┌─ PROVIDED MATERIAL
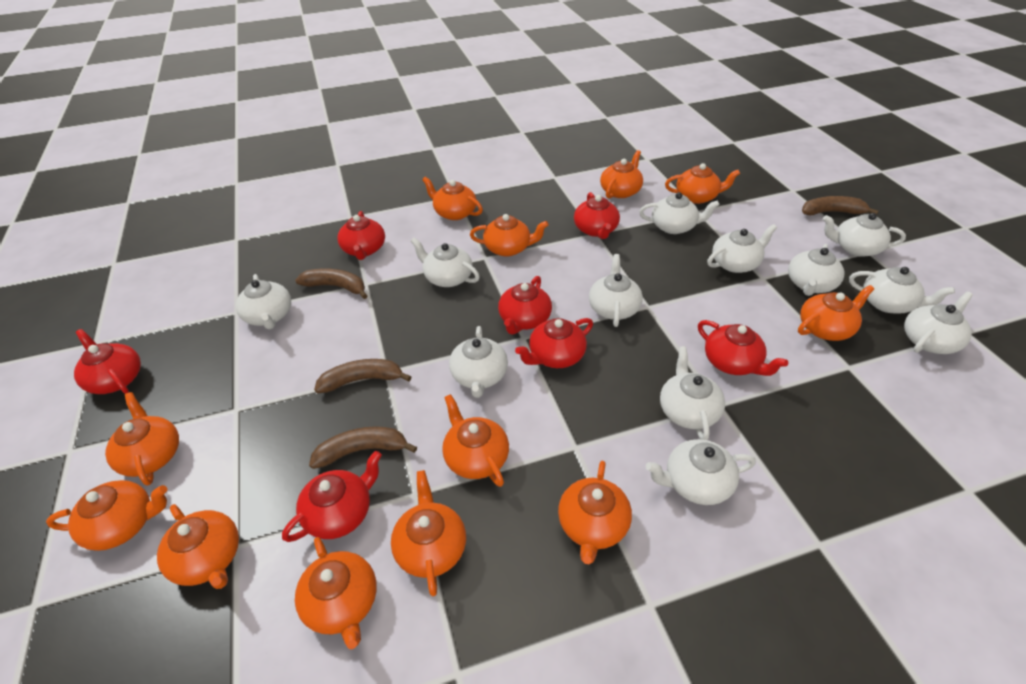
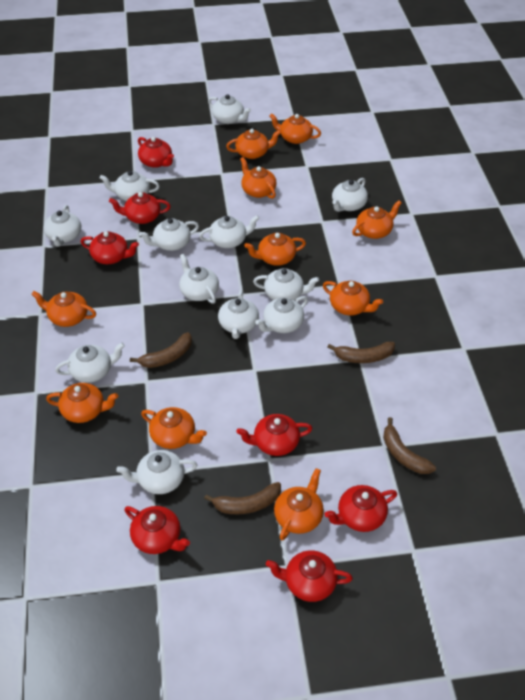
orange teapot: 12 -> 10

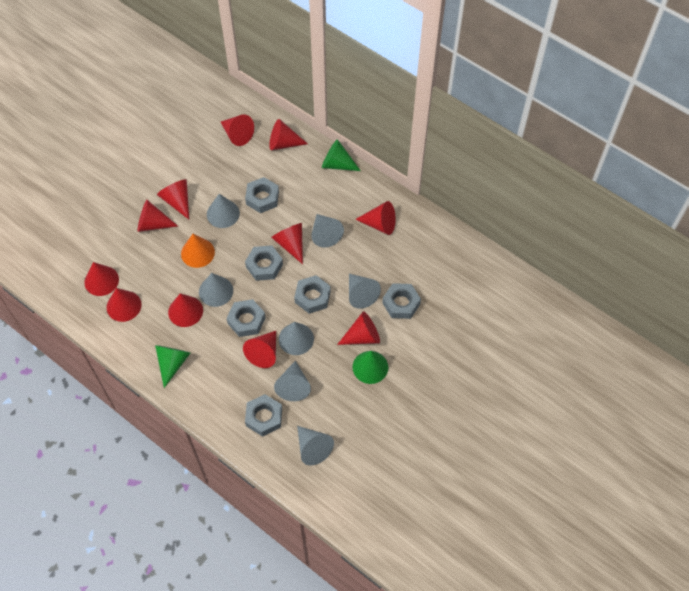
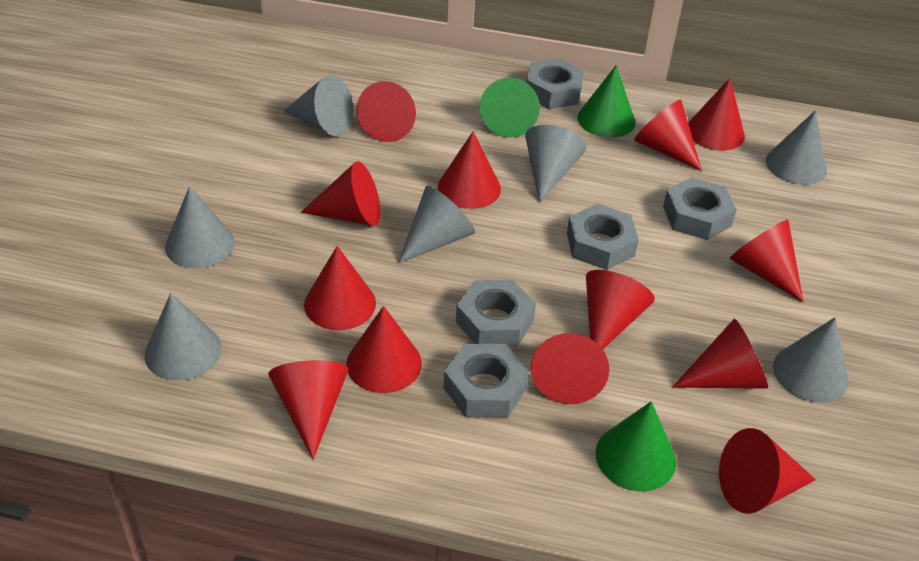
grey nut: 6 -> 5
orange cone: 1 -> 0
red cone: 11 -> 13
└─
WHAT IS EXPECTED ▸ Each line above is to be copied verbatim. Drop any image from the copy.

RESPONSE BOX ▸
orange teapot: 12 -> 10

grey nut: 6 -> 5
orange cone: 1 -> 0
red cone: 11 -> 13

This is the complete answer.